**Exercise details:** Leave out the pictures and repeat the entries below verbatim.

---*---

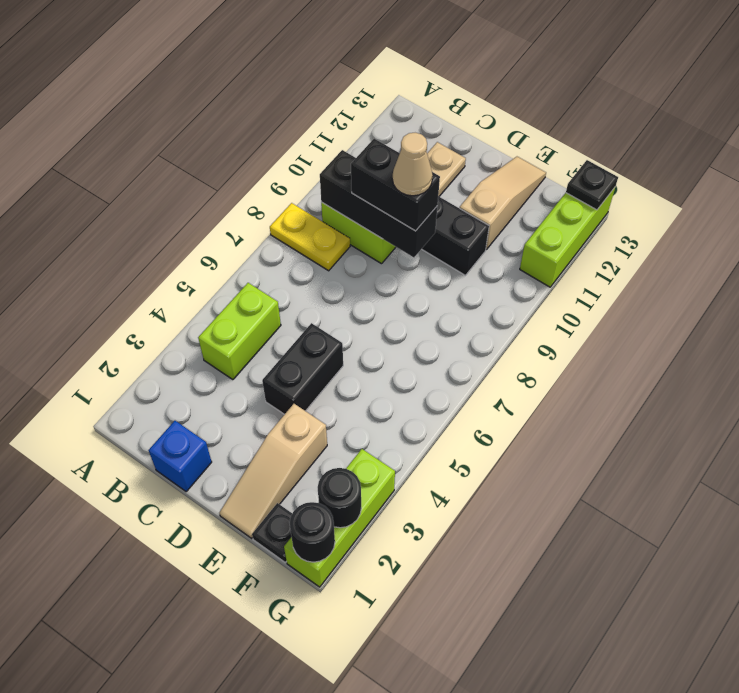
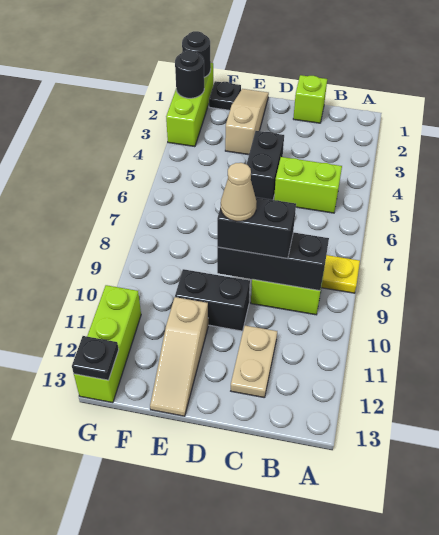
lime 1x2 brick [198,283,281,380] -> lime 1x2 brick turned to [274,157,342,213]
blue 1x1 brick [149,421,212,492] -> lime 1x1 brick [293,75,327,123]

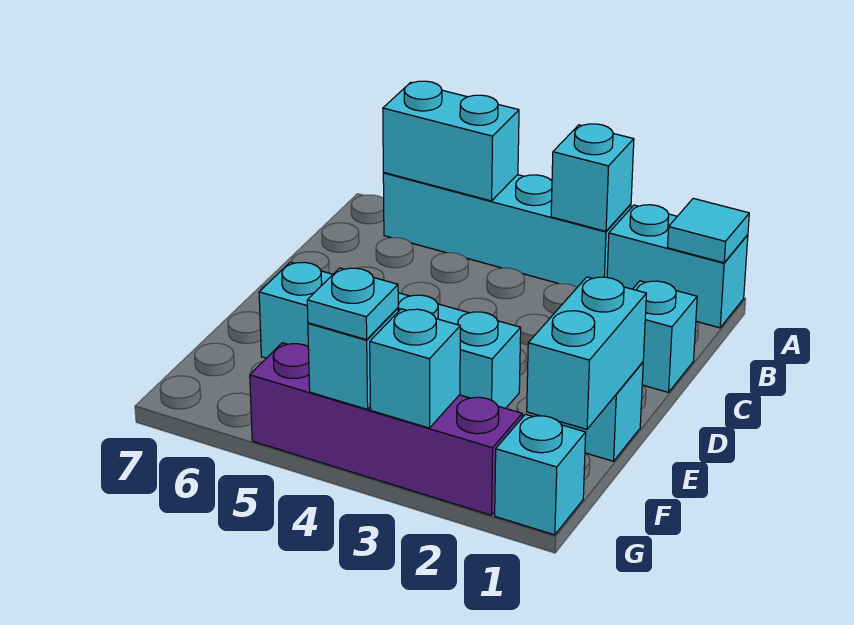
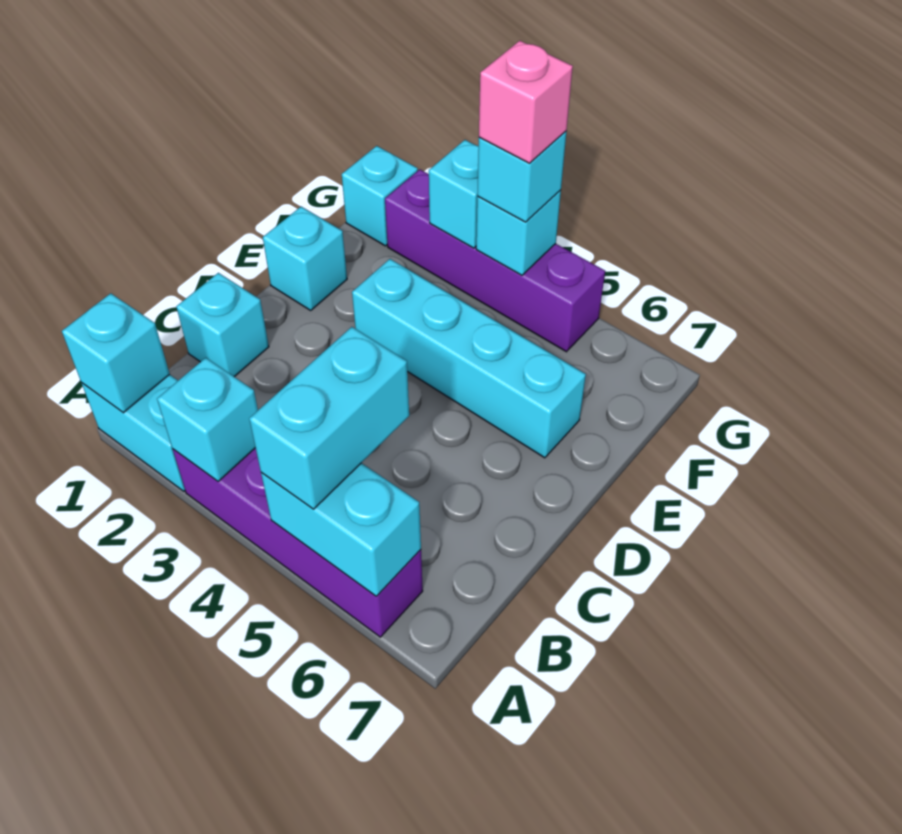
cyan 1x1 tile [668,198,749,263] -> cyan 1x1 brick [62,293,170,413]
cyan 1x4 brick [383,173,631,287] -> purple 1x4 brick [173,448,423,637]
cyan 1x2 brick [527,277,646,429] -> cyan 1x2 brick moved to [249,327,409,509]
cyan 1x1 plate [307,268,398,340] -> cyan 1x1 brick [477,131,567,222]
none -> pink 1x1 brick [479,41,573,163]

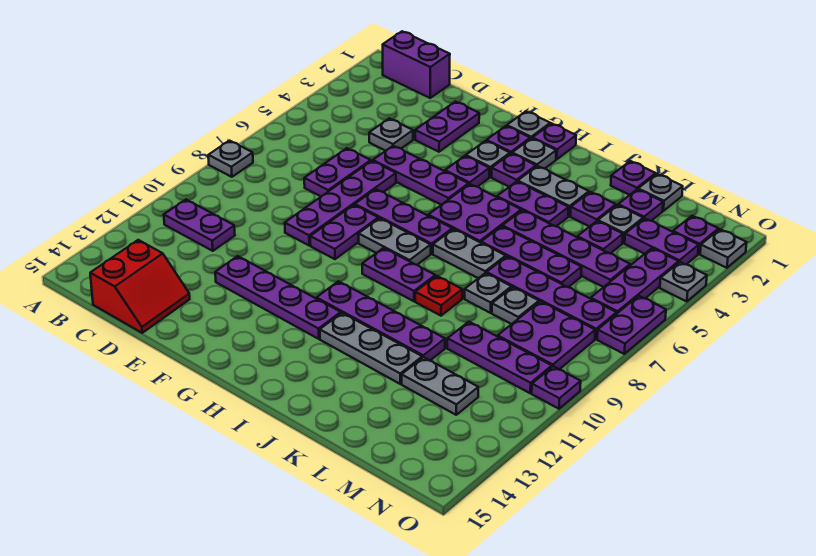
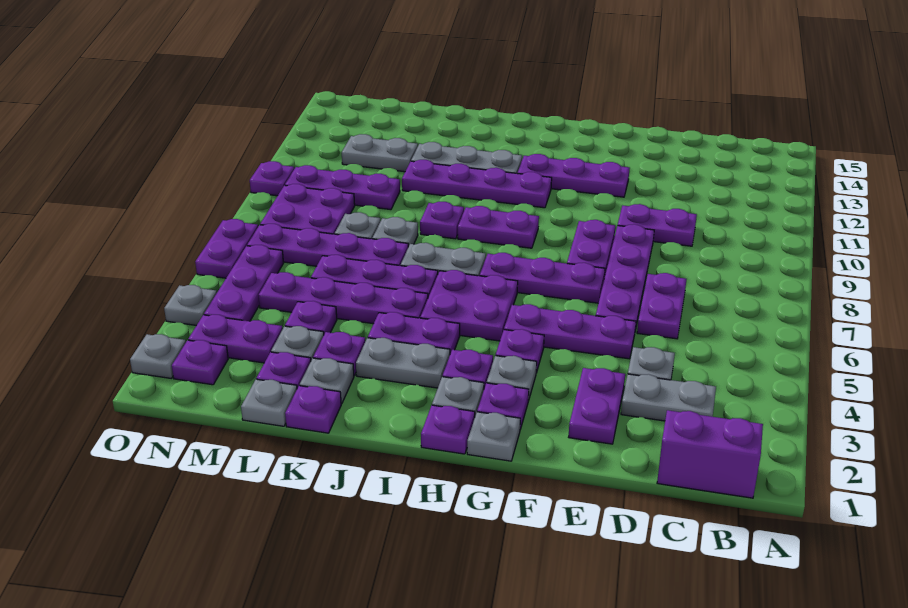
grey 1x1 plate [208,141,253,177] -> grey 1x1 plate moved to [300,358,354,404]
purple 1x2 plate [164,200,235,251] -> purple 1x2 plate moved to [618,204,697,246]
red 2x2 slope [90,240,190,333] -> none
purple 1x4 plate [215,256,341,339] -> purple 1x3 plate [518,154,630,197]
grey 1x2 plate [358,218,431,265] -> grey 1x2 plate moved to [621,374,716,421]
red 1x1 plate [415,276,462,316] -> purple 1x1 plate [420,202,464,239]

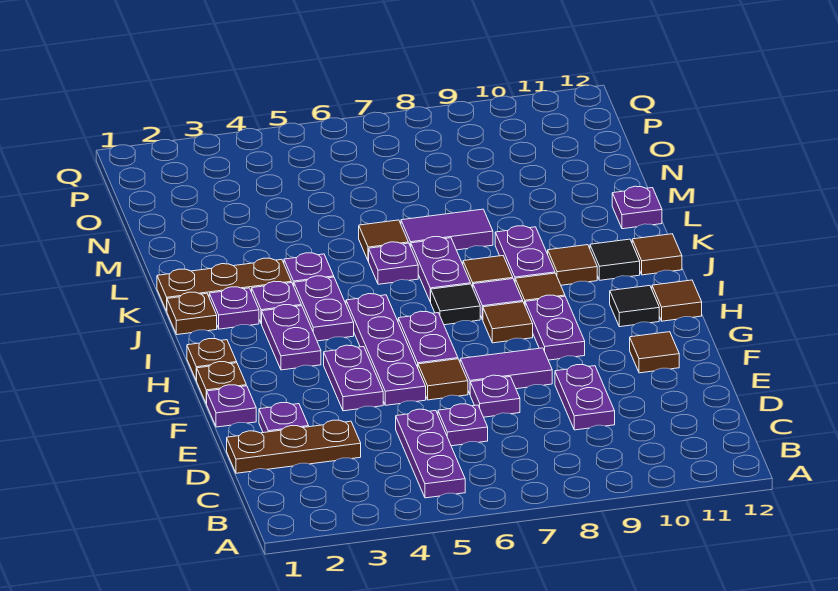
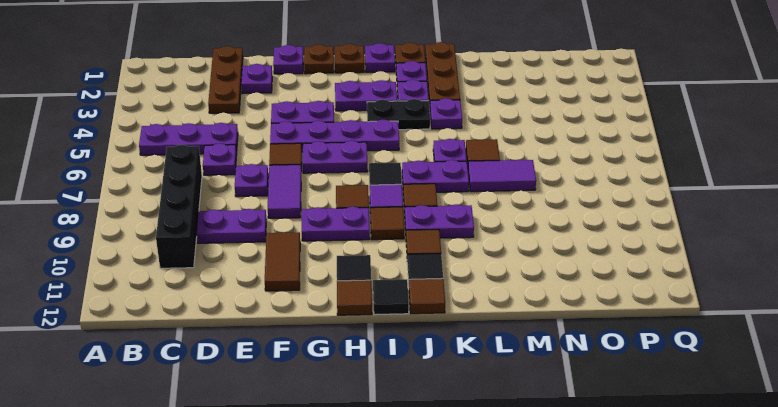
none -> black 1x4 brick [156,145,202,268]
brown 1x1 tile [630,332,679,373] -> brown 1x2 tile [265,232,300,291]
purple 1x2 plate [294,276,354,341] -> black 1x2 plate [367,99,430,130]
none -> black 1x1 tile [373,279,409,315]
purple 1x2 tile [401,209,493,250] -> purple 1x2 tile turned to [468,160,536,192]
purple 1x1 plate [612,186,662,229] -> purple 1x1 plate moved to [365,43,395,72]

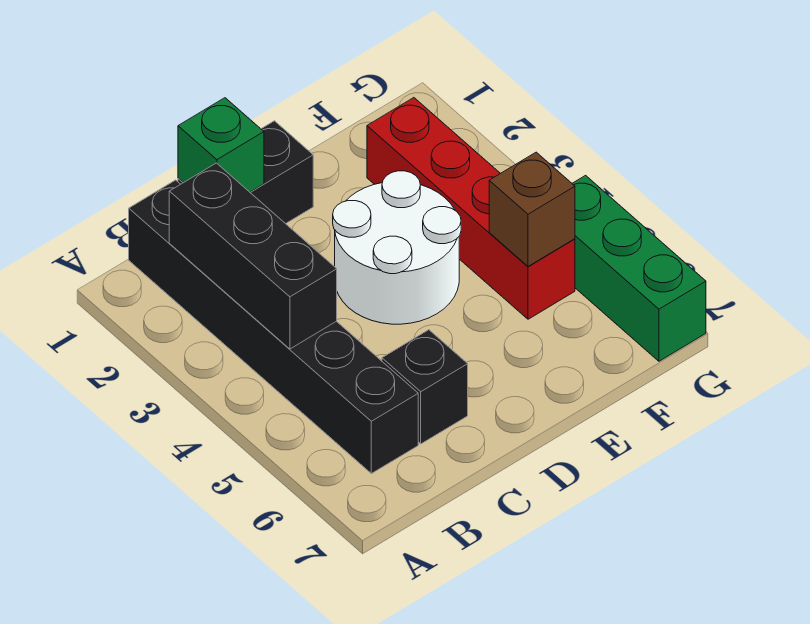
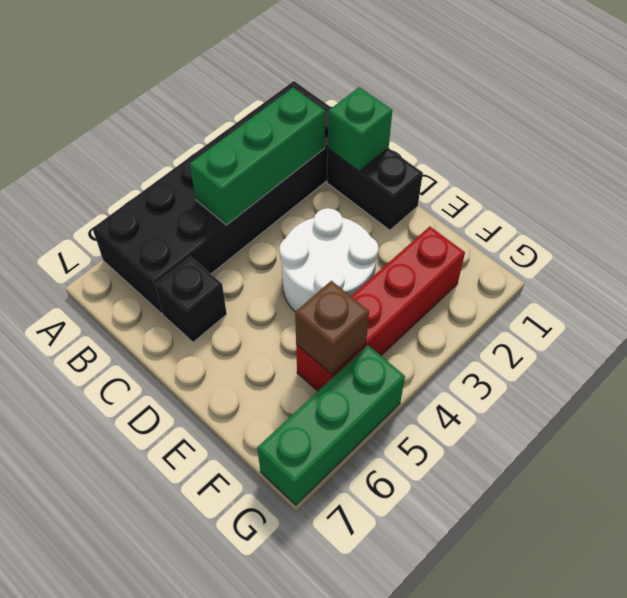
black 1x6 brick [129,180,418,473] -> black 2x6 brick [92,81,332,313]
black 1x3 brick [169,163,337,349] -> green 1x3 brick [190,88,325,225]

---*---

**Answer space:**
lime 1x2 brick [198,283,281,380] -> lime 1x2 brick turned to [274,157,342,213]
blue 1x1 brick [149,421,212,492] -> lime 1x1 brick [293,75,327,123]

cyan 1x1 tile [668,198,749,263] -> cyan 1x1 brick [62,293,170,413]
cyan 1x4 brick [383,173,631,287] -> purple 1x4 brick [173,448,423,637]
cyan 1x2 brick [527,277,646,429] -> cyan 1x2 brick moved to [249,327,409,509]
cyan 1x1 plate [307,268,398,340] -> cyan 1x1 brick [477,131,567,222]
none -> pink 1x1 brick [479,41,573,163]

grey 1x1 plate [208,141,253,177] -> grey 1x1 plate moved to [300,358,354,404]
purple 1x2 plate [164,200,235,251] -> purple 1x2 plate moved to [618,204,697,246]
red 2x2 slope [90,240,190,333] -> none
purple 1x4 plate [215,256,341,339] -> purple 1x3 plate [518,154,630,197]
grey 1x2 plate [358,218,431,265] -> grey 1x2 plate moved to [621,374,716,421]
red 1x1 plate [415,276,462,316] -> purple 1x1 plate [420,202,464,239]

none -> black 1x4 brick [156,145,202,268]
brown 1x1 tile [630,332,679,373] -> brown 1x2 tile [265,232,300,291]
purple 1x2 plate [294,276,354,341] -> black 1x2 plate [367,99,430,130]
none -> black 1x1 tile [373,279,409,315]
purple 1x2 tile [401,209,493,250] -> purple 1x2 tile turned to [468,160,536,192]
purple 1x1 plate [612,186,662,229] -> purple 1x1 plate moved to [365,43,395,72]

black 1x6 brick [129,180,418,473] -> black 2x6 brick [92,81,332,313]
black 1x3 brick [169,163,337,349] -> green 1x3 brick [190,88,325,225]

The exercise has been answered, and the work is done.